• [Assignment] Your answer should repeat every line of the records below in which the word "zener" appears.

• [Version comparison data]

|---|

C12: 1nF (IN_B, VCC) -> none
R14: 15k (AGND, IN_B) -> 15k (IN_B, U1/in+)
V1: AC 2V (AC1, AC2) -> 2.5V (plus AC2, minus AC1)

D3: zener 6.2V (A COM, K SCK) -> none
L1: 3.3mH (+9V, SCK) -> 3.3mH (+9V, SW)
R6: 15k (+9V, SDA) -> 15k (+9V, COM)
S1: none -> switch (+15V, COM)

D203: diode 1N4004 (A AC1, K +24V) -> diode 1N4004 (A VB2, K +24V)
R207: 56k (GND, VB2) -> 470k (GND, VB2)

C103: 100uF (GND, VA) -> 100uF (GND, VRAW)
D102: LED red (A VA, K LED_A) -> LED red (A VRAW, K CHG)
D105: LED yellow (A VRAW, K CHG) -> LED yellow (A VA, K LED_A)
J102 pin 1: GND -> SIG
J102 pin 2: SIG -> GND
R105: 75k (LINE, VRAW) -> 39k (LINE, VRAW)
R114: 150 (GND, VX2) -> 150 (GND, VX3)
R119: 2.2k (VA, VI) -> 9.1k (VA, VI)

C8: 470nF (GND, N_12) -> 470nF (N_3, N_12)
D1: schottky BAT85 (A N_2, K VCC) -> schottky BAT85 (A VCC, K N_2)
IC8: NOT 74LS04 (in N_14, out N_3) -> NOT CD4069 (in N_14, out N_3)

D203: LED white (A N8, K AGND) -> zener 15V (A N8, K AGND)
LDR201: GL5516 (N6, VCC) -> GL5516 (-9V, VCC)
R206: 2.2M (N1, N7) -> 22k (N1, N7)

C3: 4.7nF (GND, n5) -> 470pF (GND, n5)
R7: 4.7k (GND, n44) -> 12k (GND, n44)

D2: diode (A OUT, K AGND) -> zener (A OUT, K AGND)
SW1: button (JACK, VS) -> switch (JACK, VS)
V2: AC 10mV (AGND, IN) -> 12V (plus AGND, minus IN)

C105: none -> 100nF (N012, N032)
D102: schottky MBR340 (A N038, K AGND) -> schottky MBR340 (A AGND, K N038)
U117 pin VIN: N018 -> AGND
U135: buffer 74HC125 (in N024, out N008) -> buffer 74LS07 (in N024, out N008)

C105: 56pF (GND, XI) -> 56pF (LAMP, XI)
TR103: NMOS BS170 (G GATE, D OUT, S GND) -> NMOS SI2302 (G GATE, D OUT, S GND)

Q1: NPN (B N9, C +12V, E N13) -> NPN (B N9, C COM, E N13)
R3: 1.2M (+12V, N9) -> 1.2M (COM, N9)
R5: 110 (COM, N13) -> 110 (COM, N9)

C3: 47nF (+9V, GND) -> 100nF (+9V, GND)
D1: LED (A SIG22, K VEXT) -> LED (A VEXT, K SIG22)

|---|

• [Response to the exercise]
D3: zener 6.2V (A COM, K SCK) -> none
D203: LED white (A N8, K AGND) -> zener 15V (A N8, K AGND)
D2: diode (A OUT, K AGND) -> zener (A OUT, K AGND)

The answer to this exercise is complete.